[Opening Material to process section]
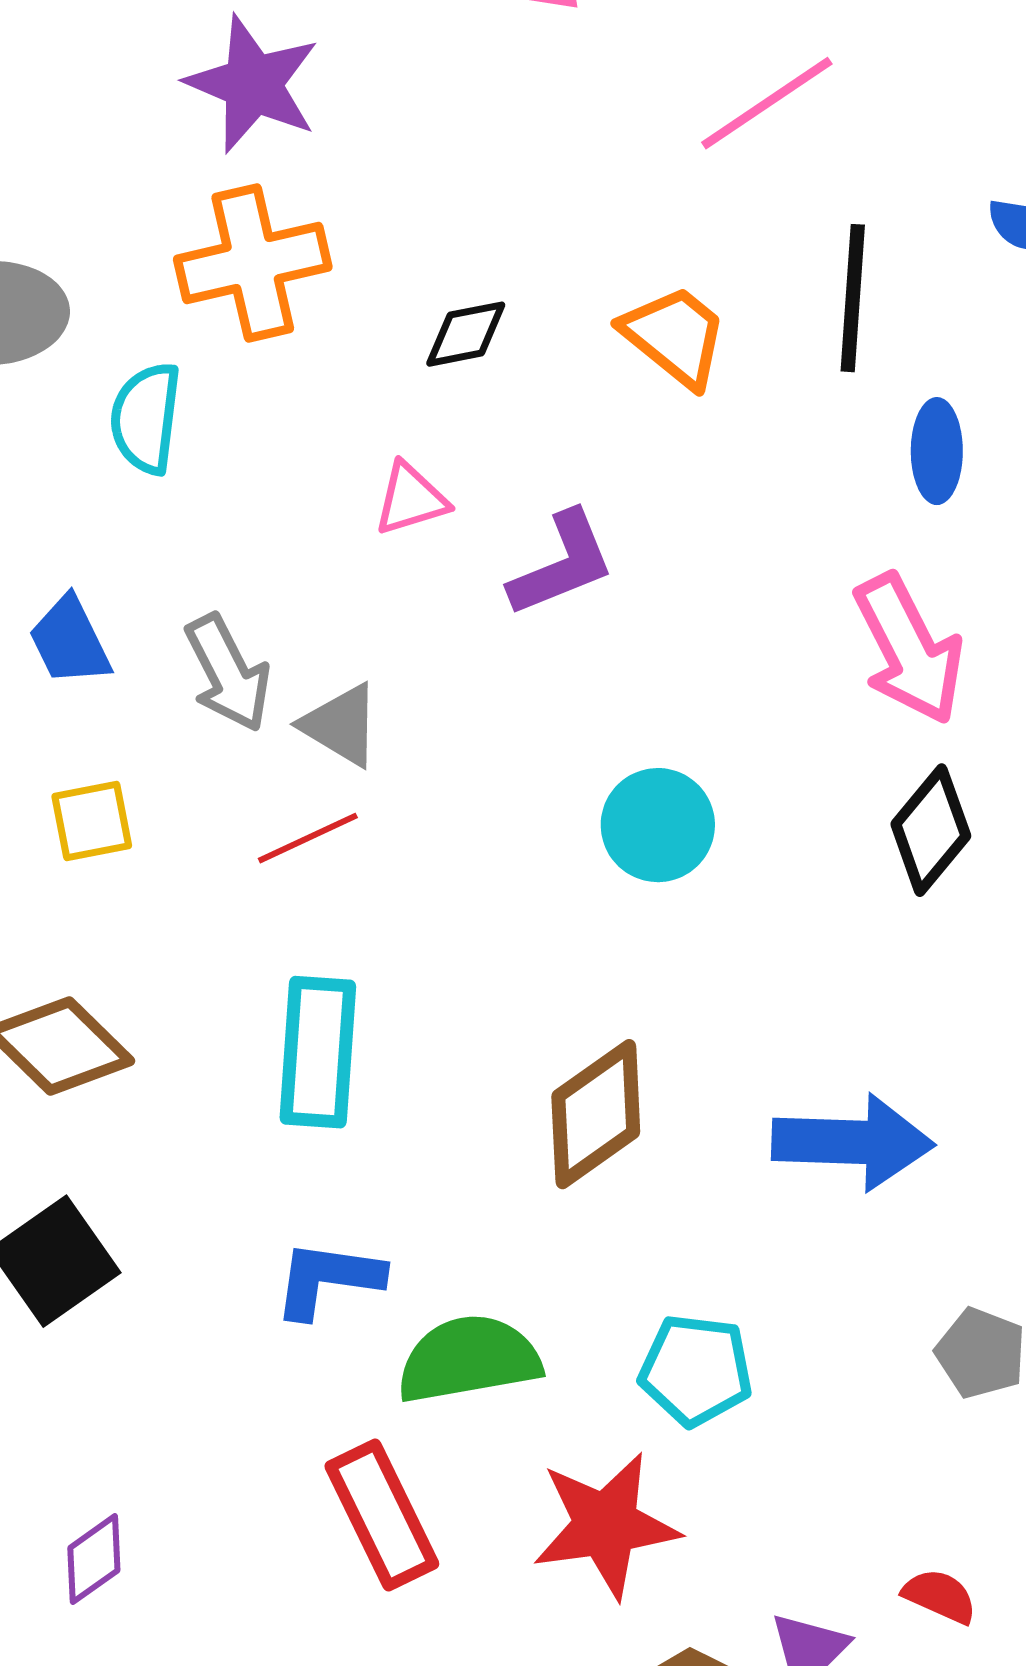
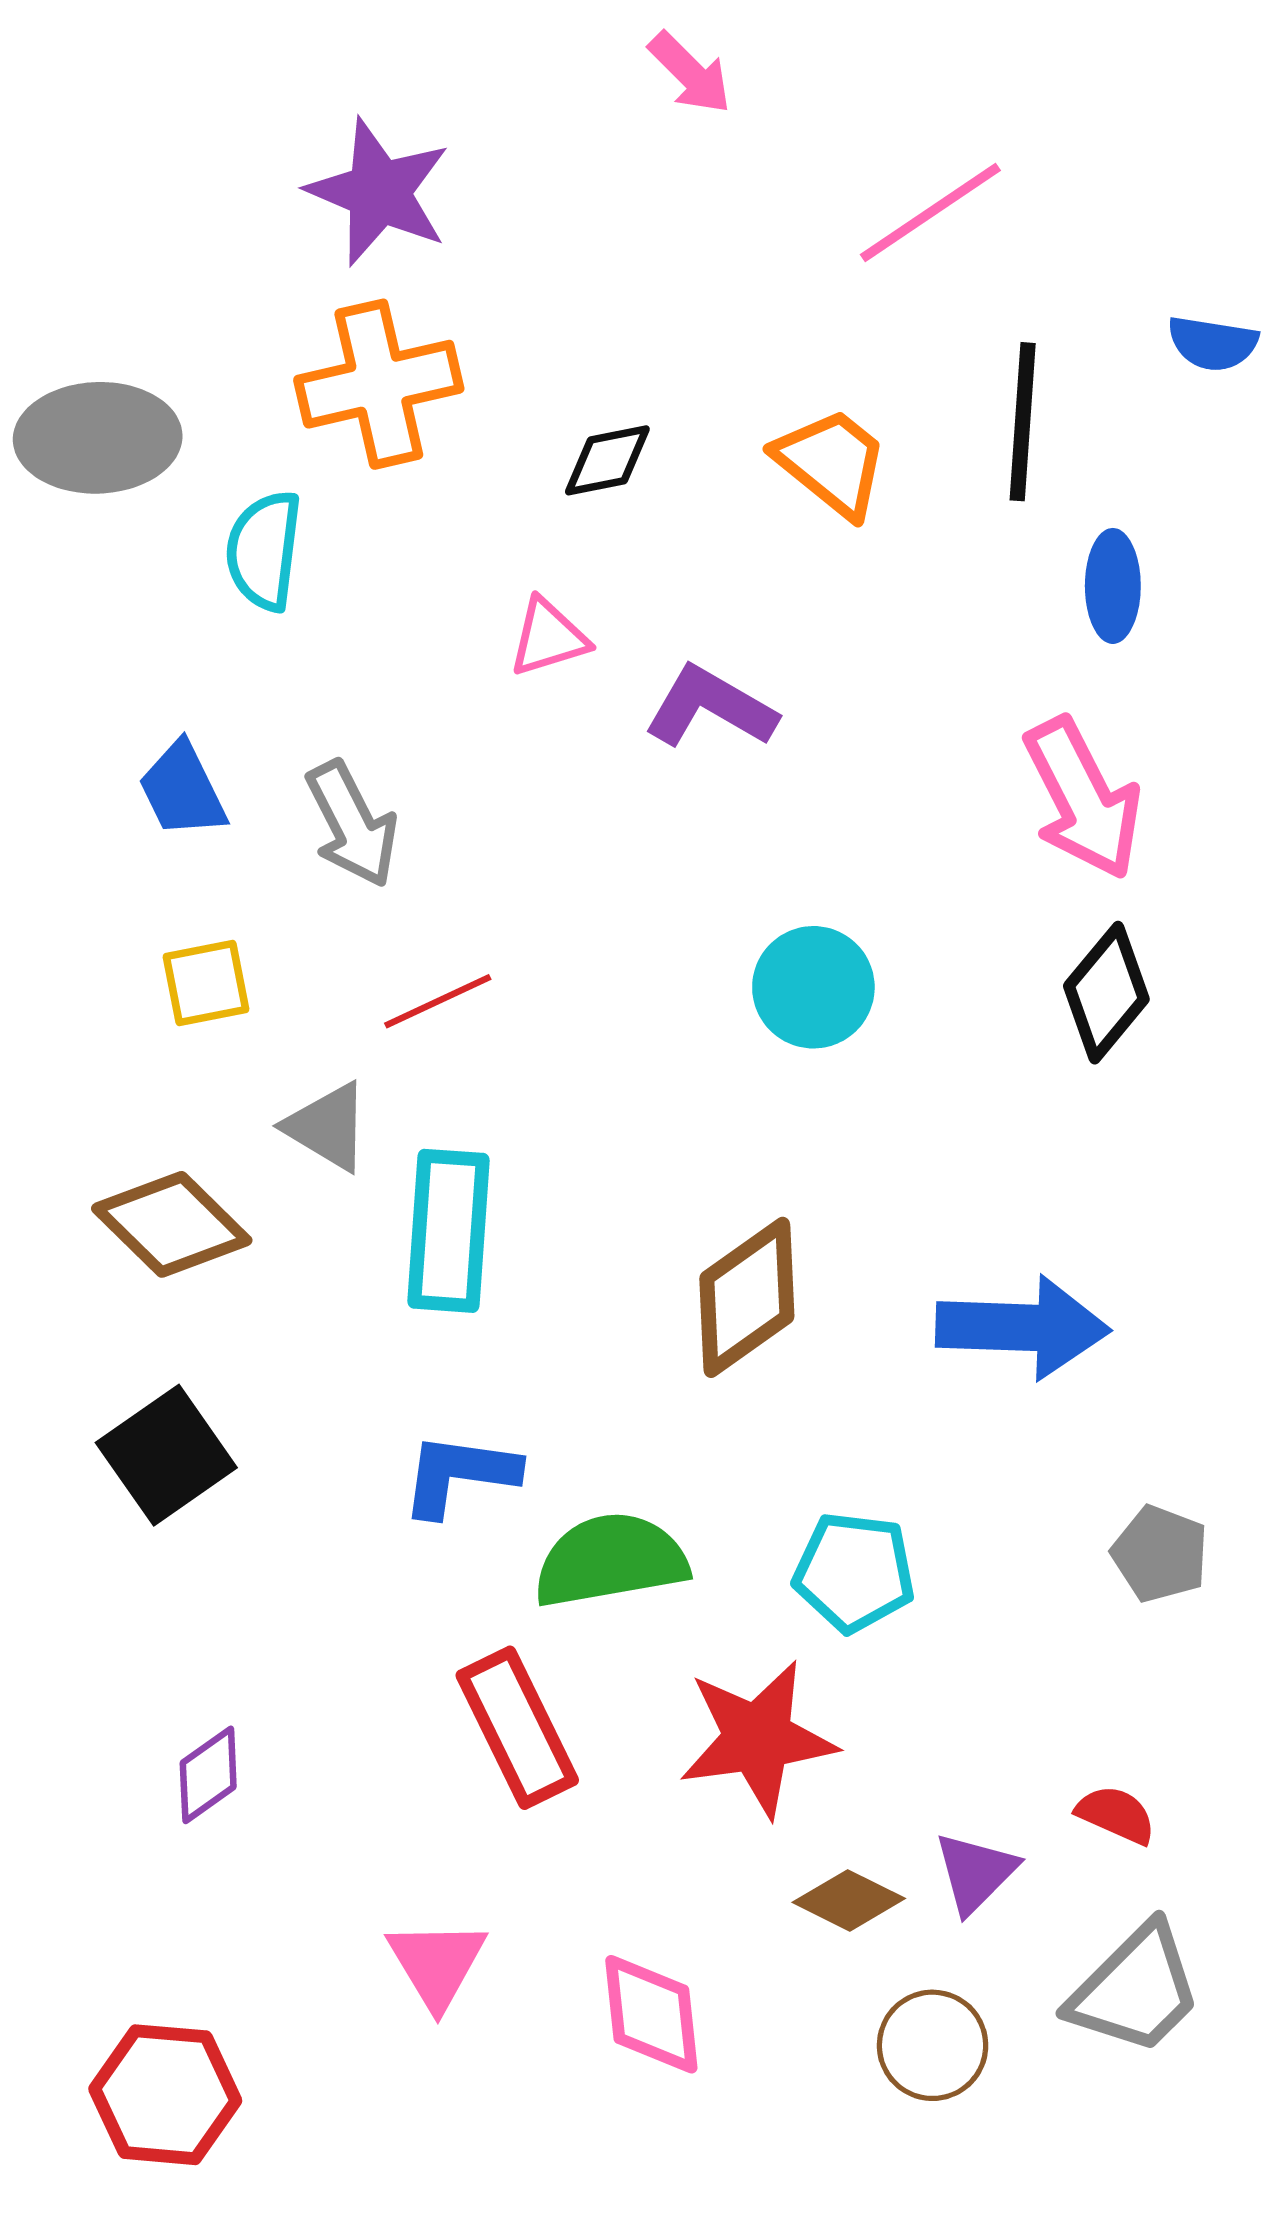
purple L-shape: (562, 564) -> (710, 707), turned -128
gray triangle: (341, 725) -> (327, 1127), moved

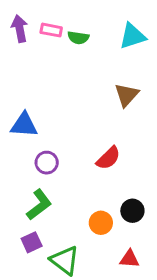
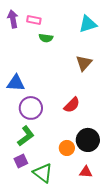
green semicircle: (78, 38) -> (46, 38), moved
purple circle: (47, 163) -> (31, 108), size x1.5
black circle: (132, 211) -> (88, 140), size x1.5

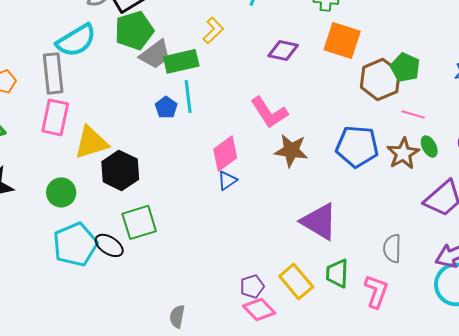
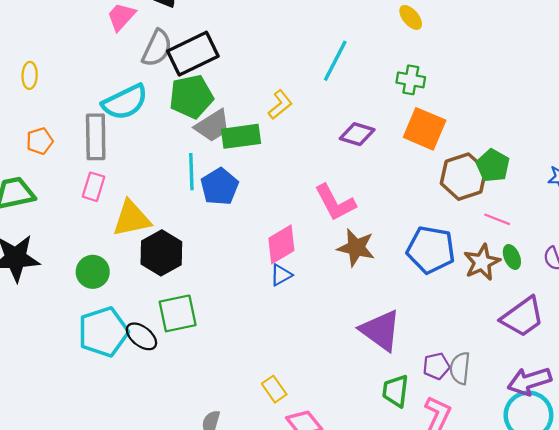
cyan line: (188, 96) -> (191, 172), moved
blue pentagon: (166, 107) -> (220, 187), size x1.5
pink rectangle: (55, 117) -> (93, 187), size x0.7
yellow rectangle: (296, 281) -> (274, 389), moved, size x0.7
purple pentagon: (252, 286) -> (436, 366), moved

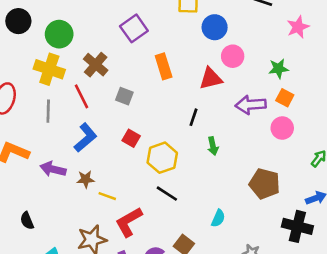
[Closing Material to process section]
What you should do
Repeat each line of the listing word for word, from the first through the line that contains "black circle: (132, 211)". Any picture stays out.

Written response
purple L-shape: (562, 564) -> (710, 707), turned -128
gray triangle: (341, 725) -> (327, 1127), moved

green semicircle: (78, 38) -> (46, 38), moved
purple circle: (47, 163) -> (31, 108), size x1.5
black circle: (132, 211) -> (88, 140), size x1.5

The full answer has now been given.